## Work to be completed
A faithful transcript of all the lines below, with no pictures, is the goal here.
Exercise material Block Start
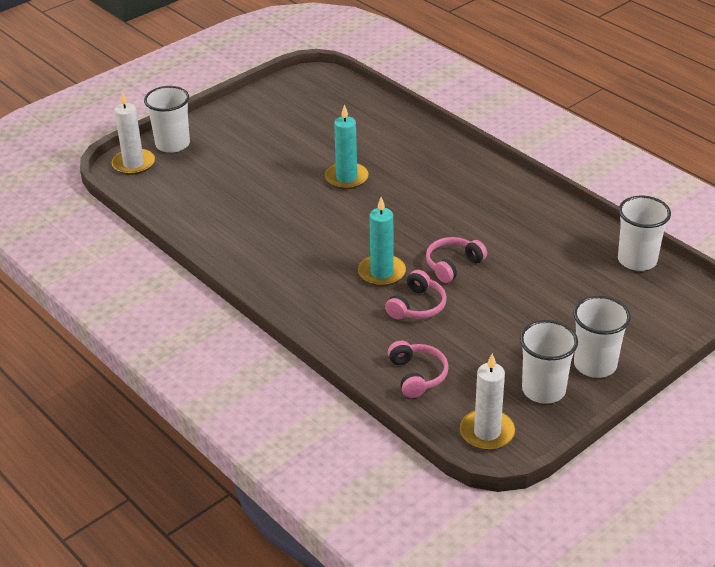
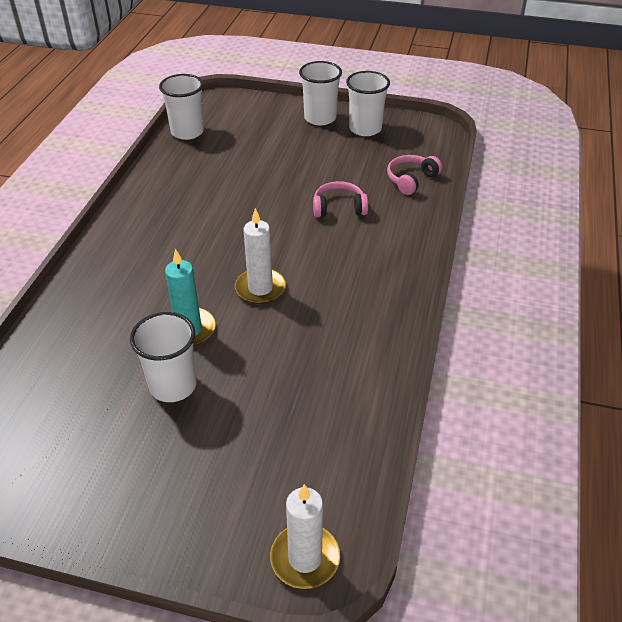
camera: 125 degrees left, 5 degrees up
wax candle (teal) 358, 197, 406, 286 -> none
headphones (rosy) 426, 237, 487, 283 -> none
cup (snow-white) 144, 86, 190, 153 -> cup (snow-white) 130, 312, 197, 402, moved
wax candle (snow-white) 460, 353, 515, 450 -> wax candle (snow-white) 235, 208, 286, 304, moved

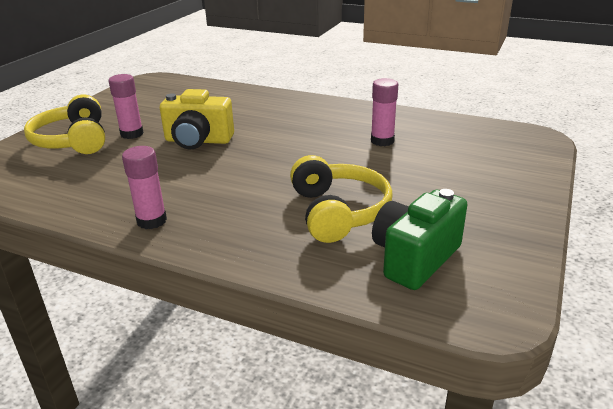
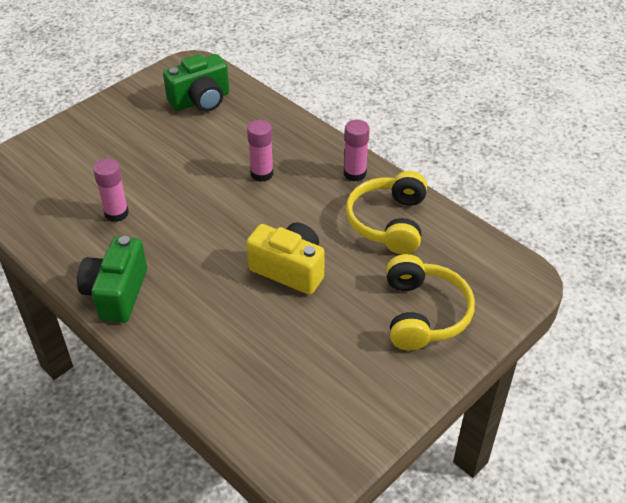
camera: 160 degrees left, 15 degrees up
none -> photo camera (green) 77, 236, 147, 323
glue stick (rosy) 109, 74, 144, 139 -> glue stick (rosy) 247, 120, 273, 182, moved
headphones (yellow) 290, 155, 393, 243 -> headphones (yellow) 346, 171, 427, 254, moved

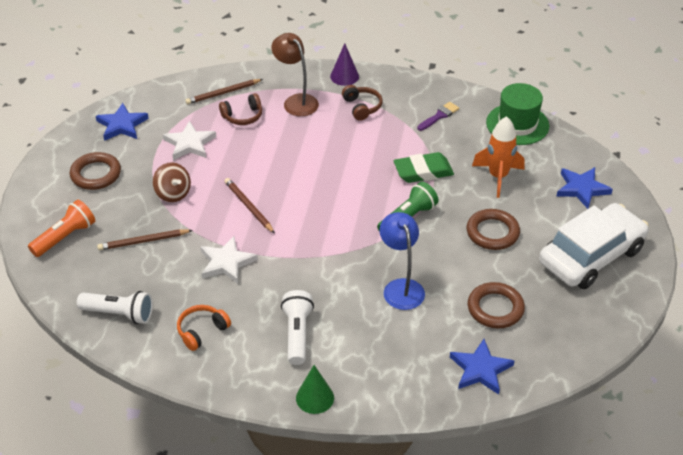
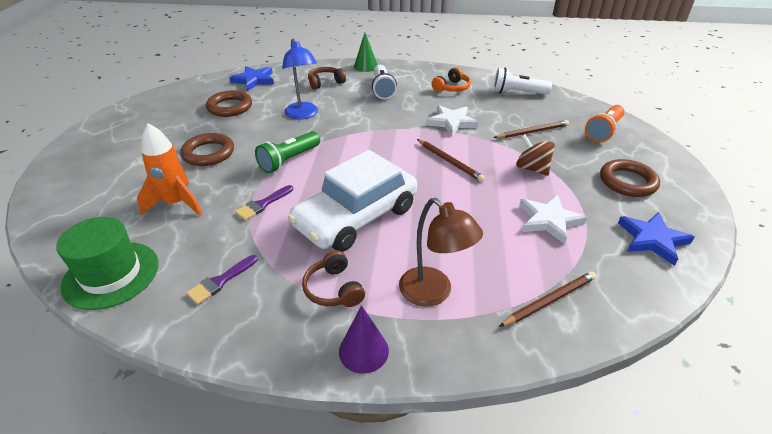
camera: 175 degrees right, 5 degrees down
five-pointed star (cobalt) 557, 167, 613, 209 -> none
headphones (brown) 219, 93, 262, 125 -> headphones (brown) 308, 67, 346, 89, moved
car (snow-white) 539, 203, 649, 289 -> car (snow-white) 288, 150, 417, 252, moved
pencil eraser (green) 393, 152, 454, 183 -> paintbrush (purple) 235, 185, 293, 220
Exercise material Block End
## Written answer
camera: 125 degrees left, 5 degrees up
wax candle (teal) 358, 197, 406, 286 -> none
headphones (rosy) 426, 237, 487, 283 -> none
cup (snow-white) 144, 86, 190, 153 -> cup (snow-white) 130, 312, 197, 402, moved
wax candle (snow-white) 460, 353, 515, 450 -> wax candle (snow-white) 235, 208, 286, 304, moved

camera: 160 degrees left, 15 degrees up
none -> photo camera (green) 77, 236, 147, 323
glue stick (rosy) 109, 74, 144, 139 -> glue stick (rosy) 247, 120, 273, 182, moved
headphones (yellow) 290, 155, 393, 243 -> headphones (yellow) 346, 171, 427, 254, moved

camera: 175 degrees right, 5 degrees down
five-pointed star (cobalt) 557, 167, 613, 209 -> none
headphones (brown) 219, 93, 262, 125 -> headphones (brown) 308, 67, 346, 89, moved
car (snow-white) 539, 203, 649, 289 -> car (snow-white) 288, 150, 417, 252, moved
pencil eraser (green) 393, 152, 454, 183 -> paintbrush (purple) 235, 185, 293, 220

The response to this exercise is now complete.